BEGIN Exercise input

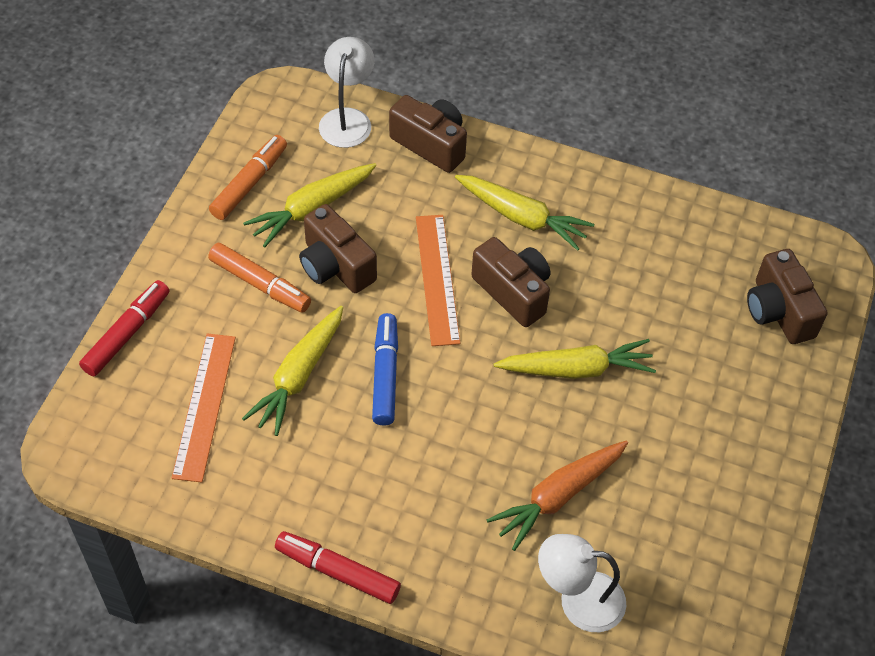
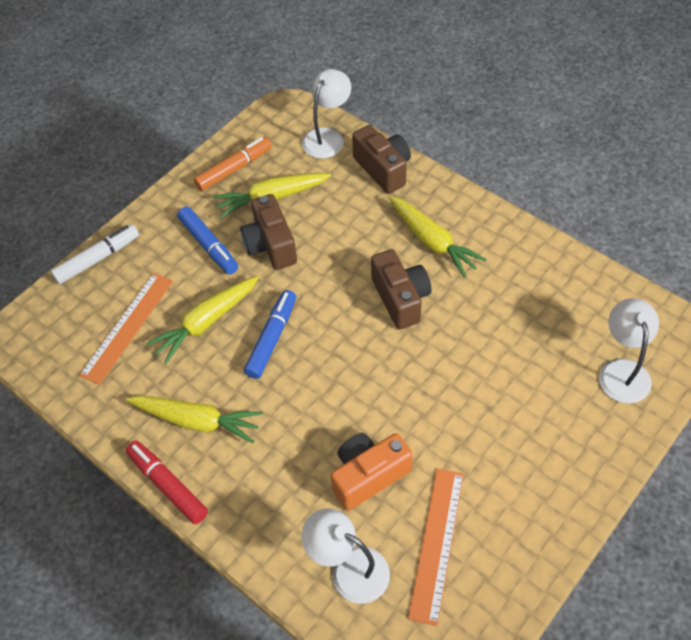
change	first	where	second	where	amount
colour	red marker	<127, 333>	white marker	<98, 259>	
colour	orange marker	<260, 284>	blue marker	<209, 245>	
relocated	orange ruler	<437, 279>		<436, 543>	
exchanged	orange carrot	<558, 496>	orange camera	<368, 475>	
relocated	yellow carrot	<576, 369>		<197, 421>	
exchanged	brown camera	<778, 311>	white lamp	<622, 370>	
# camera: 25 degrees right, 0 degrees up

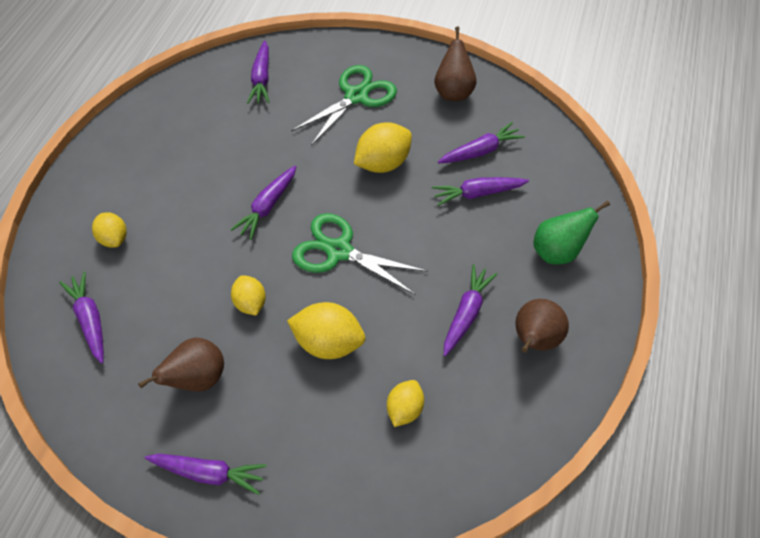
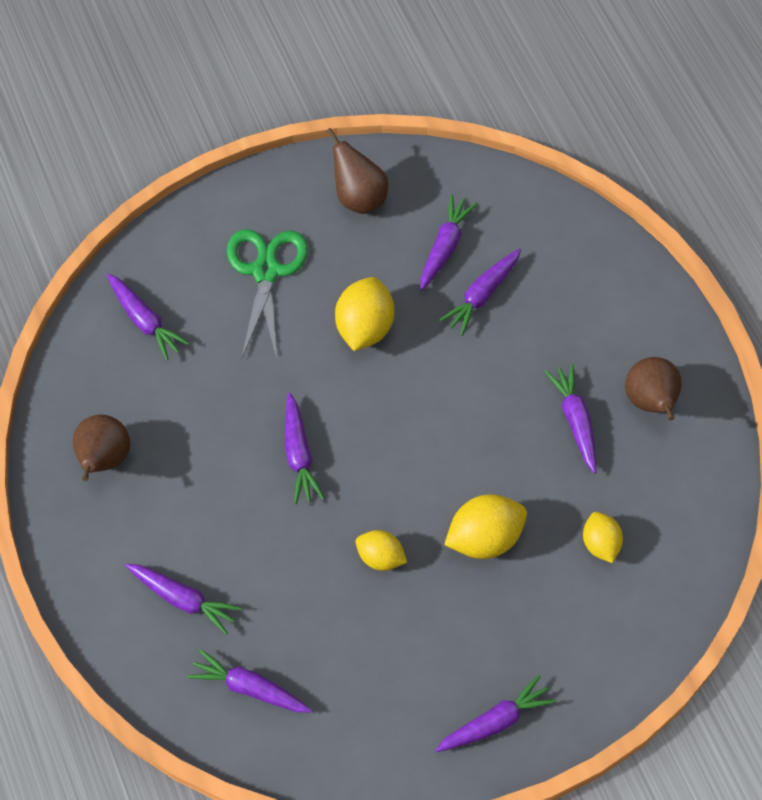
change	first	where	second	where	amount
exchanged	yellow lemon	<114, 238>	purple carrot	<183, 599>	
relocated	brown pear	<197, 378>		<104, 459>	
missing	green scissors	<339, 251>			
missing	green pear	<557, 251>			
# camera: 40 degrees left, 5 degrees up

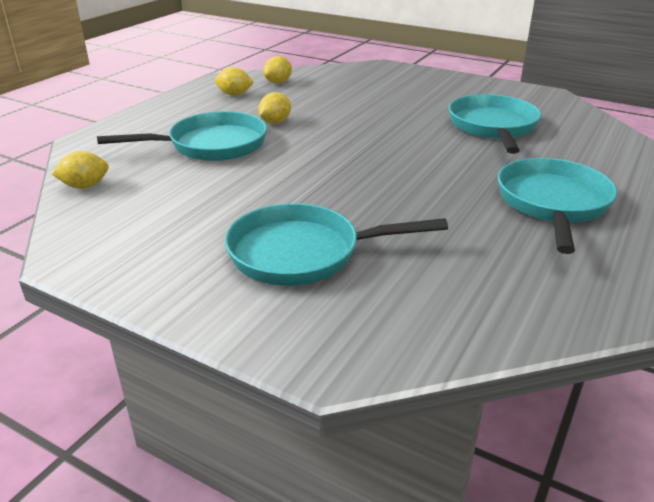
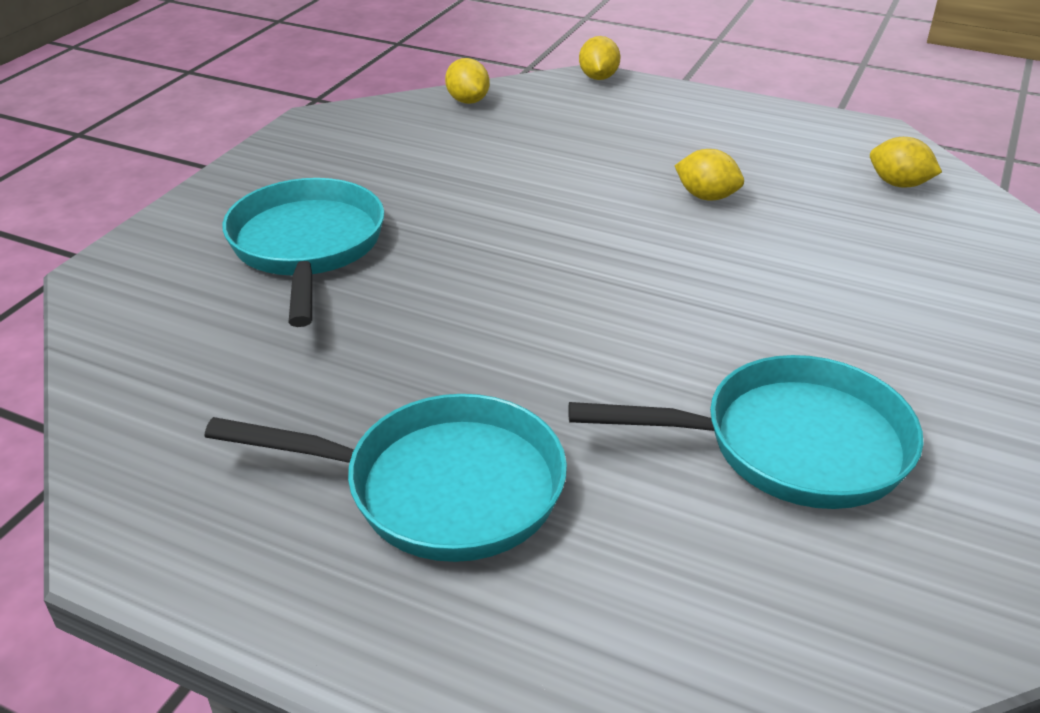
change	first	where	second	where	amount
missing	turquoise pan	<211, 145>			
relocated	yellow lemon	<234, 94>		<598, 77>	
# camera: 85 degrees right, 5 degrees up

END Exercise input

■ Your goal
The lines that mention the word "exchanged" should be pulled from the records above.

■ Exercise solution
exchanged	orange carrot	<558, 496>	orange camera	<368, 475>	
exchanged	brown camera	<778, 311>	white lamp	<622, 370>	
exchanged	yellow lemon	<114, 238>	purple carrot	<183, 599>	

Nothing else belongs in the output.